Work to be completed: From the records below, transcribe exactly the lines that begin at the line with "(169, 249) = (179, 166): pink" and end at the line with "(319, 540) = (536, 551): turquoise", both included.

Supplied entries:
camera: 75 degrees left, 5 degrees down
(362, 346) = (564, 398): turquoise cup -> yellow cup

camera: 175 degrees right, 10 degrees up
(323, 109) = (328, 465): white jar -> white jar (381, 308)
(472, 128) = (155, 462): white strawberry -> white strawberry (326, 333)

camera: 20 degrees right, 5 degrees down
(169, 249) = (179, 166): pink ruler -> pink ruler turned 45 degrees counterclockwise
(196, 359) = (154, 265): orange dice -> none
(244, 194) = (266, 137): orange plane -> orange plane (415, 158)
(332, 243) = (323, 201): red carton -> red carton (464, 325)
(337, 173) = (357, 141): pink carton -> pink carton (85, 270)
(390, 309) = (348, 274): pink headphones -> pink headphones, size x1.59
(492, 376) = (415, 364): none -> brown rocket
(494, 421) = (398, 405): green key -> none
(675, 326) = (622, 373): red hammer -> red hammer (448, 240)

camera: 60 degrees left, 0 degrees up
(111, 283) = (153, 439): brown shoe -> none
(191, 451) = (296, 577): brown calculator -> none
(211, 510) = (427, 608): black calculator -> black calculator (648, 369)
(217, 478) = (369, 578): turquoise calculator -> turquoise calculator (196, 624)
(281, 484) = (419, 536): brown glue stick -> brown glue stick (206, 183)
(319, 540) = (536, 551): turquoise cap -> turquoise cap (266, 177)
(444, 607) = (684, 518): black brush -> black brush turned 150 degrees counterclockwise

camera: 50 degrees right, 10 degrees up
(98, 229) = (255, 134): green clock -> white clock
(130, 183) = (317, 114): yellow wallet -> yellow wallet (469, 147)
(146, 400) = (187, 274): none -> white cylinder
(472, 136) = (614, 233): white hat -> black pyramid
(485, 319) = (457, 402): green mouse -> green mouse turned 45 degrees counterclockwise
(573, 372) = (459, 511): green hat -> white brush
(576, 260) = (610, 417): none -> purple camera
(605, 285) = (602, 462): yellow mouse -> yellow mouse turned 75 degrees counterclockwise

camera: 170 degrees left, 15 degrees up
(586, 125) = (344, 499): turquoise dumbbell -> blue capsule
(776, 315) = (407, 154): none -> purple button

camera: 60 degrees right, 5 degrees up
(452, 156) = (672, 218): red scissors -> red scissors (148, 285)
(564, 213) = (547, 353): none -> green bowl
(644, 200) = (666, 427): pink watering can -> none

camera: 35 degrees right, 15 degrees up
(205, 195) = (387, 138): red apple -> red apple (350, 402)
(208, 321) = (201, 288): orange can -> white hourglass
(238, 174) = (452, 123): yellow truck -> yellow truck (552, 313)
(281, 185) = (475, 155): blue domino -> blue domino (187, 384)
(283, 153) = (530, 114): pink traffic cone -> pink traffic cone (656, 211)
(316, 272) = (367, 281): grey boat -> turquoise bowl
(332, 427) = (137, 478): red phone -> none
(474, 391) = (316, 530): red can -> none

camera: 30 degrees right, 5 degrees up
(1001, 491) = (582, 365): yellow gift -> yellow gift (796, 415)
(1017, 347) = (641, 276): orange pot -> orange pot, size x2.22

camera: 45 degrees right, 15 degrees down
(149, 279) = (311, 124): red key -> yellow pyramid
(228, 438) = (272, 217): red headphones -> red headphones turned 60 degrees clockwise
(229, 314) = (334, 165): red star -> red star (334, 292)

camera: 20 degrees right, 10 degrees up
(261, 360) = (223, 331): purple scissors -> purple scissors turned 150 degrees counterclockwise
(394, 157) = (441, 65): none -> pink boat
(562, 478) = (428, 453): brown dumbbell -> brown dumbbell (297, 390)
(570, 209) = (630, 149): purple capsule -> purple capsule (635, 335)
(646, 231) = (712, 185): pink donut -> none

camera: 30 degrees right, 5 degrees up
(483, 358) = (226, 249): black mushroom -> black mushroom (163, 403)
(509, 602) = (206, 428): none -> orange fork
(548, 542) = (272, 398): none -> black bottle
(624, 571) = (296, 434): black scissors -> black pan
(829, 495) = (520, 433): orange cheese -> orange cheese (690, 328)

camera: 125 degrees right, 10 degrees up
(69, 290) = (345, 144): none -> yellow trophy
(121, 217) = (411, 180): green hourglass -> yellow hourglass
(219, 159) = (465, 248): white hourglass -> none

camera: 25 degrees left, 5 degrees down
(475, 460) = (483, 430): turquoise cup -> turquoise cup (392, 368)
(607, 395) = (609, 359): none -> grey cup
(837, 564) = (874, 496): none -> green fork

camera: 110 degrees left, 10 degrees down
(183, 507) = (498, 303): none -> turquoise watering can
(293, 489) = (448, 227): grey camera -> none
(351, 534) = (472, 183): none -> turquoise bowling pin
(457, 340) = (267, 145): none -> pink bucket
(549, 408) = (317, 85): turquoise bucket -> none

The answer:
(169, 249) = (179, 166): pink ruler -> pink ruler turned 45 degrees counterclockwise
(196, 359) = (154, 265): orange dice -> none
(244, 194) = (266, 137): orange plane -> orange plane (415, 158)
(332, 243) = (323, 201): red carton -> red carton (464, 325)
(337, 173) = (357, 141): pink carton -> pink carton (85, 270)
(390, 309) = (348, 274): pink headphones -> pink headphones, size x1.59
(492, 376) = (415, 364): none -> brown rocket
(494, 421) = (398, 405): green key -> none
(675, 326) = (622, 373): red hammer -> red hammer (448, 240)

camera: 60 degrees left, 0 degrees up
(111, 283) = (153, 439): brown shoe -> none
(191, 451) = (296, 577): brown calculator -> none
(211, 510) = (427, 608): black calculator -> black calculator (648, 369)
(217, 478) = (369, 578): turquoise calculator -> turquoise calculator (196, 624)
(281, 484) = (419, 536): brown glue stick -> brown glue stick (206, 183)
(319, 540) = (536, 551): turquoise cap -> turquoise cap (266, 177)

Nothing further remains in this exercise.